(Colored object counting data)
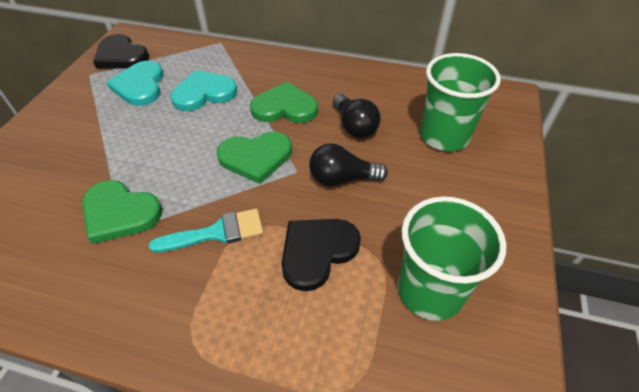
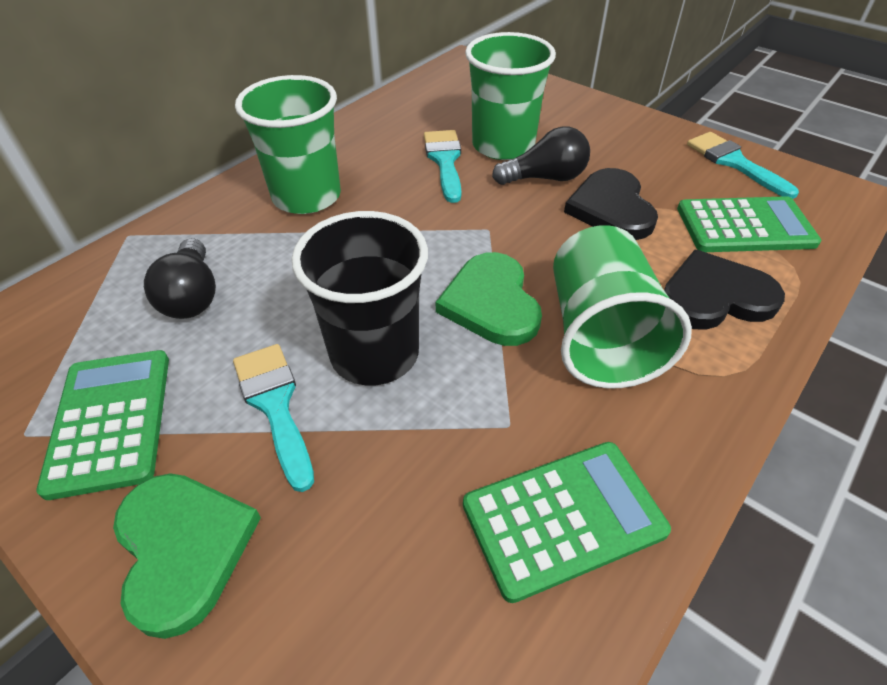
black cup: none = 0 -> [292,211,428,385] = 1
green calculator: none = 0 -> [36,350,169,500] [463,442,671,603] [677,196,821,252] = 3
green cup: [397,196,506,321] [420,53,501,151] = 2 -> [235,75,341,214] [465,32,556,160] [553,225,692,389] = 3
green heart: [82,180,162,244] [217,132,292,184] [250,82,318,123] = 3 -> [113,474,261,639] [436,252,542,346] = 2
turquoise brush: [149,208,263,252] = 1 -> [233,344,314,492] [424,130,461,203] [687,132,799,199] = 3
turquoise heart: [106,61,164,106] [171,70,237,111] = 2 -> none = 0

Action item:
Pictures stay out; the entries above are to be output exactly as given.

Written solution:
black cup: none = 0 -> [292,211,428,385] = 1
green calculator: none = 0 -> [36,350,169,500] [463,442,671,603] [677,196,821,252] = 3
green cup: [397,196,506,321] [420,53,501,151] = 2 -> [235,75,341,214] [465,32,556,160] [553,225,692,389] = 3
green heart: [82,180,162,244] [217,132,292,184] [250,82,318,123] = 3 -> [113,474,261,639] [436,252,542,346] = 2
turquoise brush: [149,208,263,252] = 1 -> [233,344,314,492] [424,130,461,203] [687,132,799,199] = 3
turquoise heart: [106,61,164,106] [171,70,237,111] = 2 -> none = 0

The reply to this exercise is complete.